++++ Source data ++++

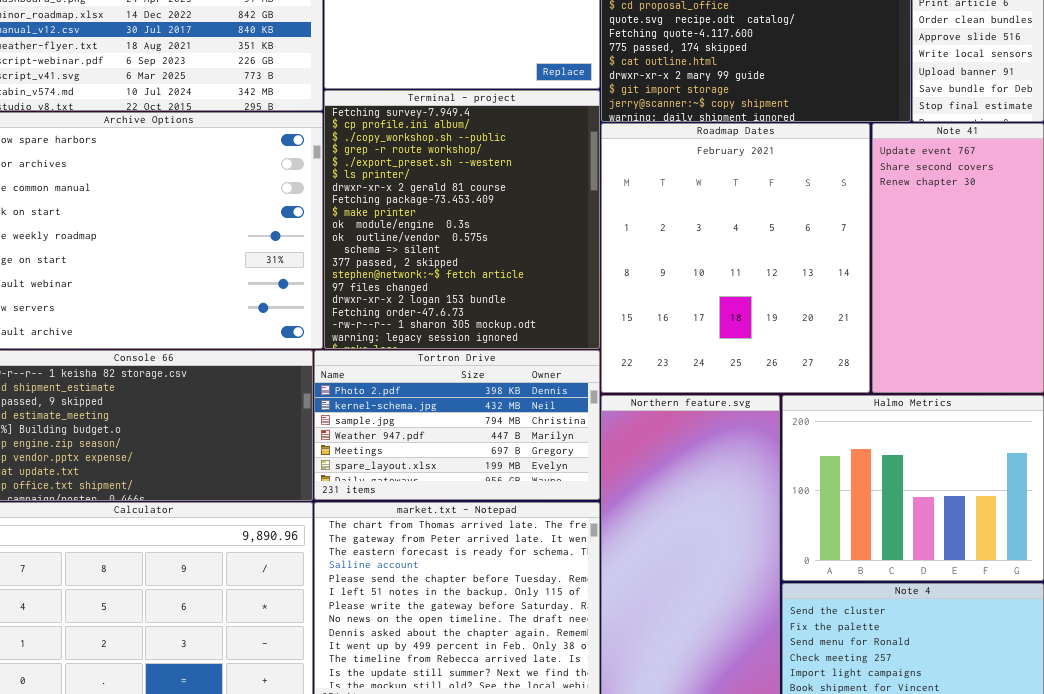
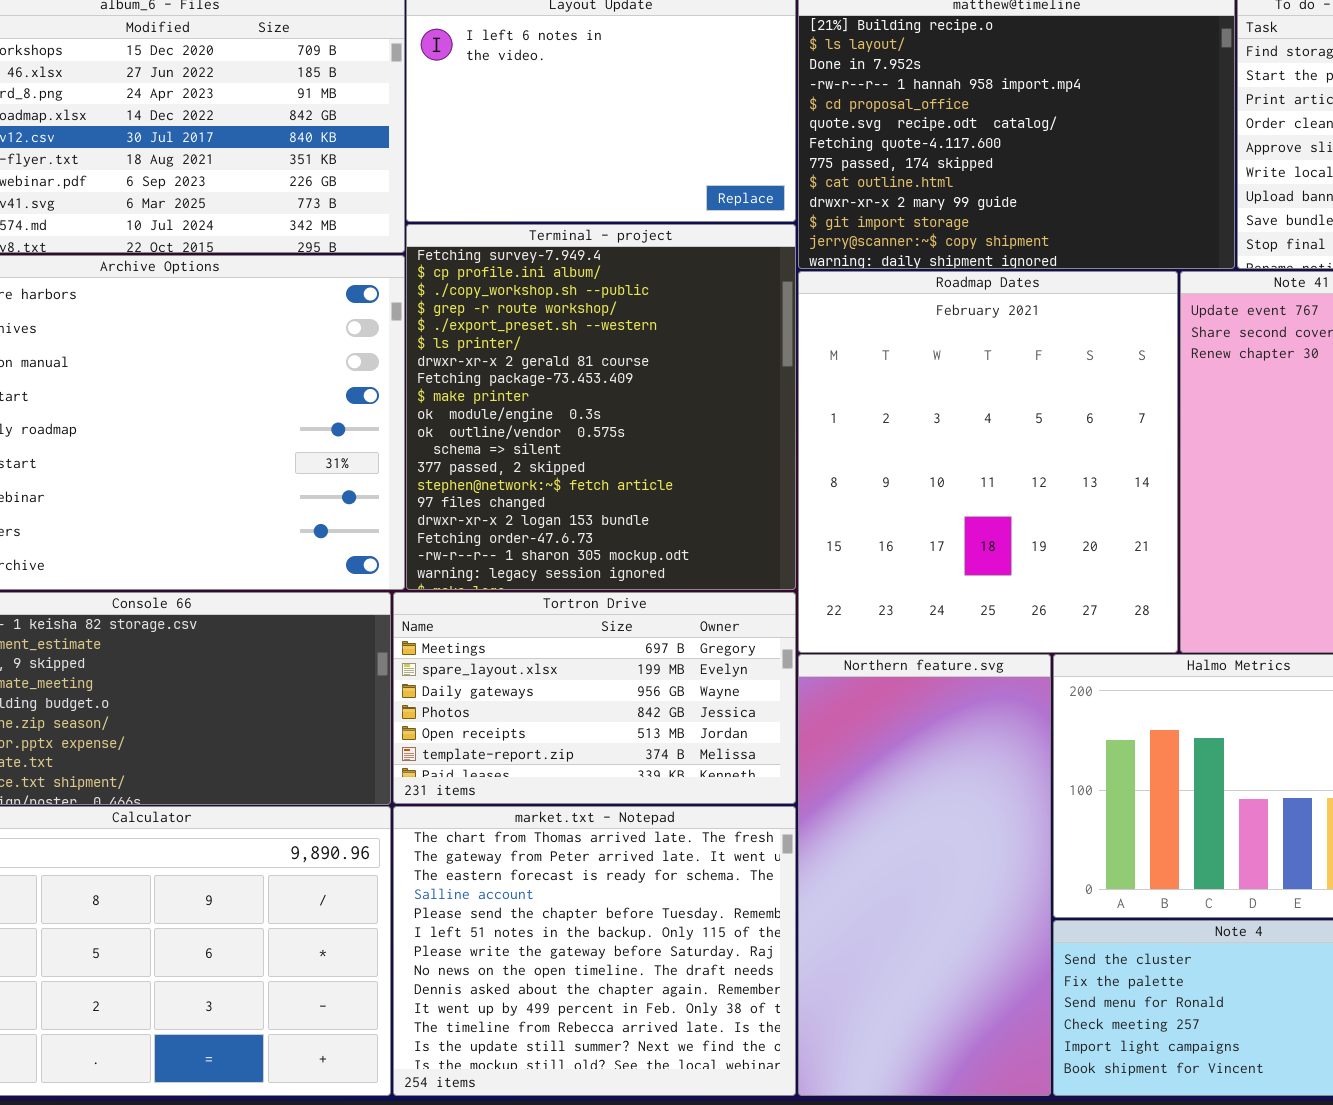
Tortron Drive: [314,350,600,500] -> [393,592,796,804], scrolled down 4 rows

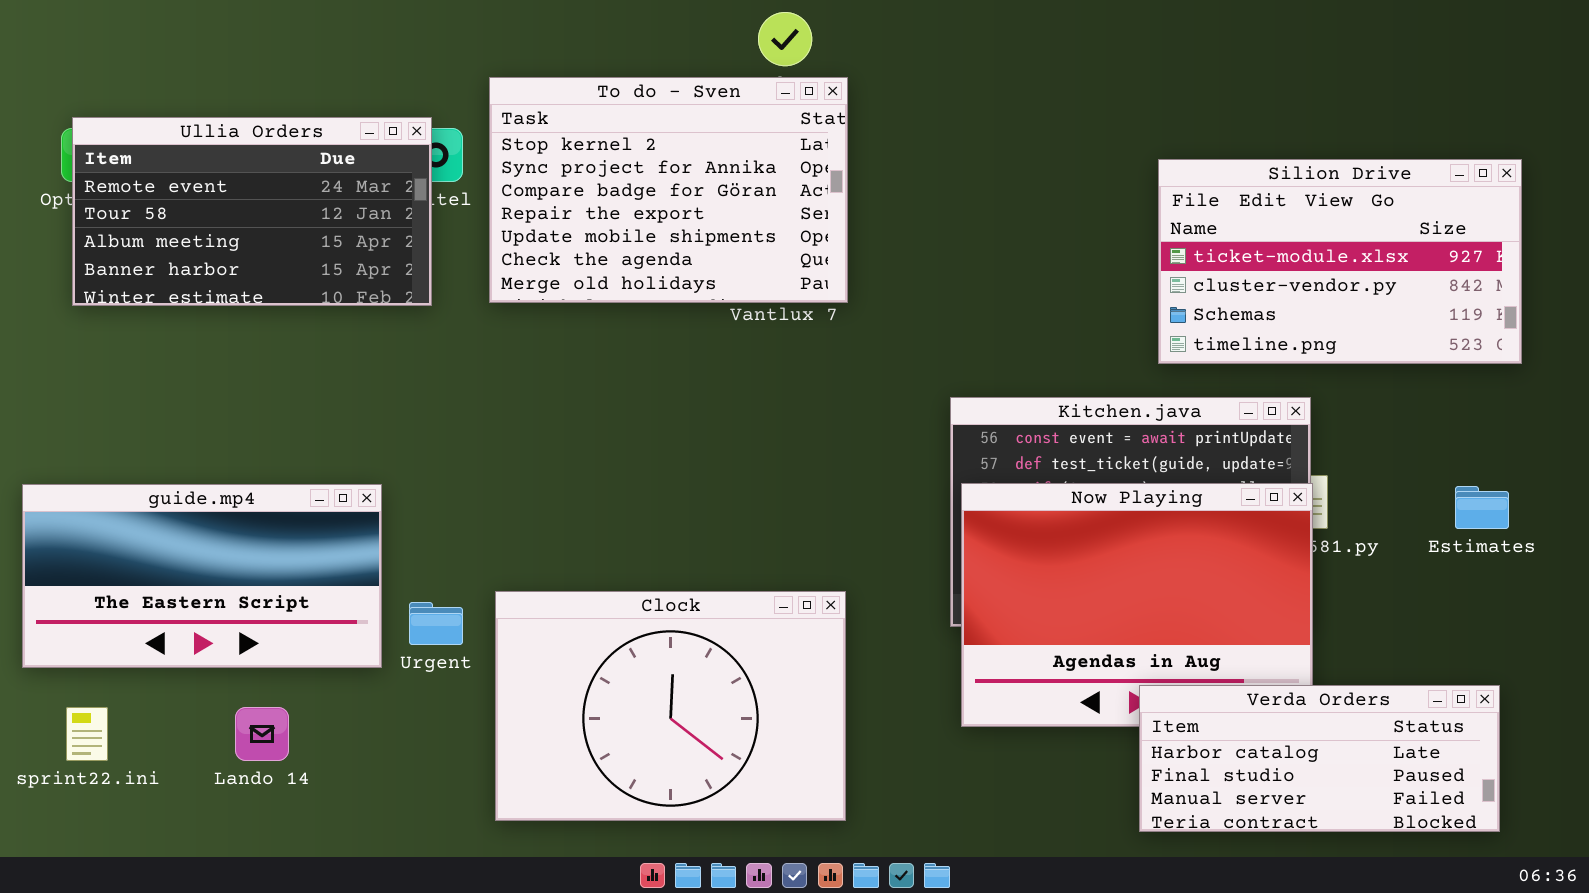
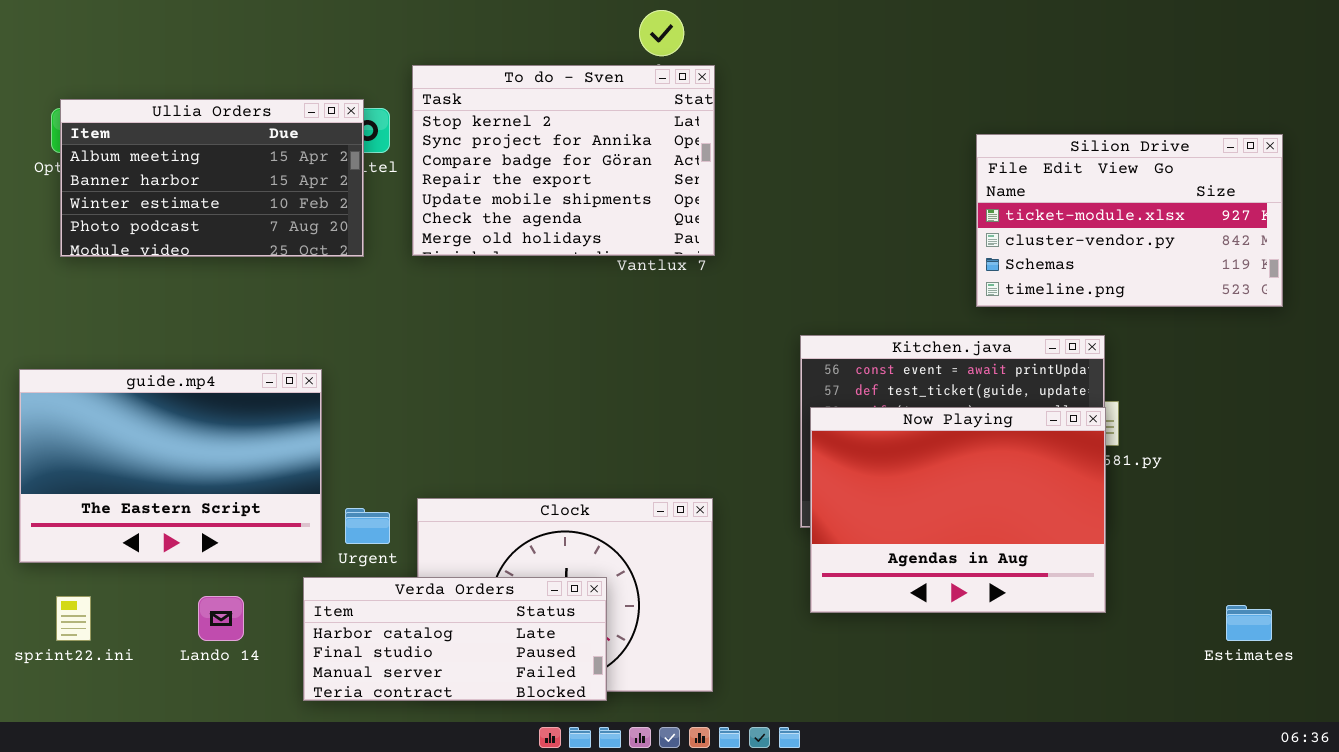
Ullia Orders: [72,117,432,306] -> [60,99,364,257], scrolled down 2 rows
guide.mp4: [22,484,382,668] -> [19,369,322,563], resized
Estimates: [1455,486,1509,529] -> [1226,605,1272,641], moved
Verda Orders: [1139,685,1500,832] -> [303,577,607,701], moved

++++

▸ What needs to be done
For each line above that includes "down", make a copy.

▸ Answer below
Tortron Drive: [314,350,600,500] -> [393,592,796,804], scrolled down 4 rows
Ullia Orders: [72,117,432,306] -> [60,99,364,257], scrolled down 2 rows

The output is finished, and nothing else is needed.